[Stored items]
########

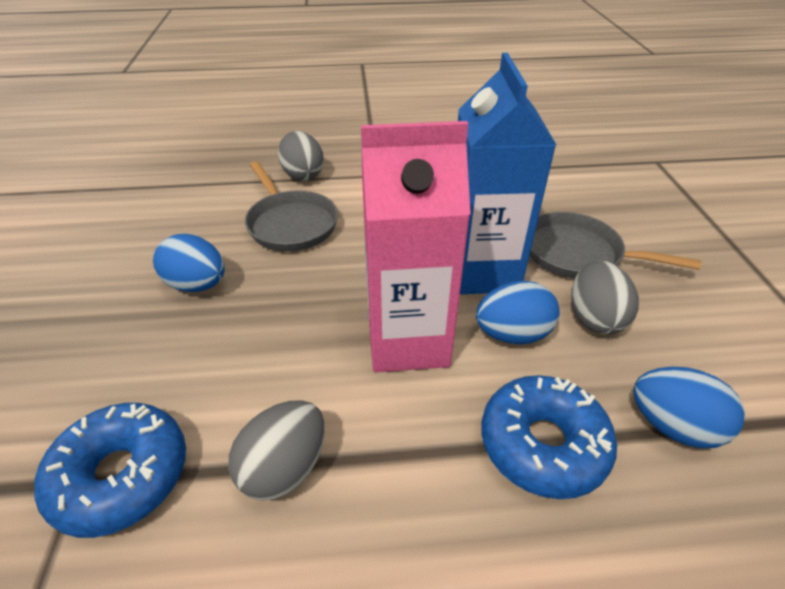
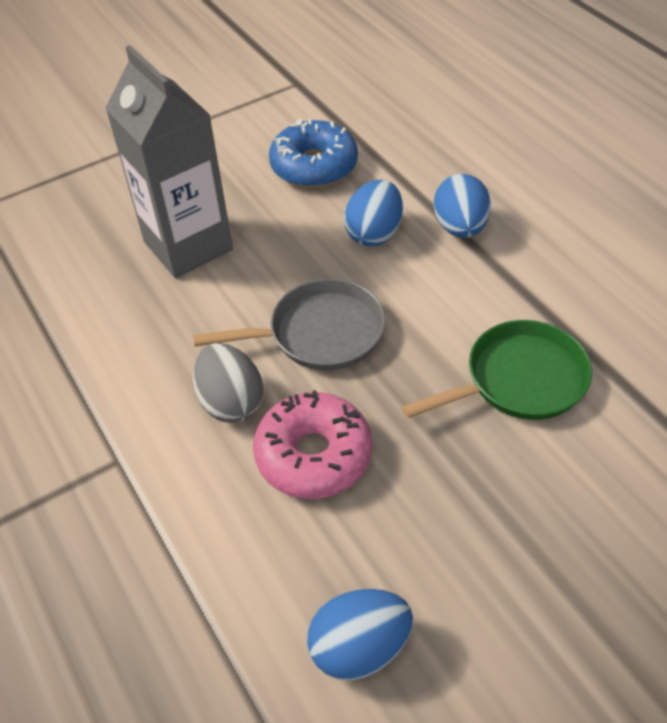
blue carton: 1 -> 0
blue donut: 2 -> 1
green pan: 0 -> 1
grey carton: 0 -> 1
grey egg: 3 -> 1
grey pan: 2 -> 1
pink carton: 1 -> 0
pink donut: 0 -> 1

########

■ EXERCISE PROMPT
Copy the entries character for character, excluding any pictures.

■ PROBLEM SOLUTION
blue carton: 1 -> 0
blue donut: 2 -> 1
green pan: 0 -> 1
grey carton: 0 -> 1
grey egg: 3 -> 1
grey pan: 2 -> 1
pink carton: 1 -> 0
pink donut: 0 -> 1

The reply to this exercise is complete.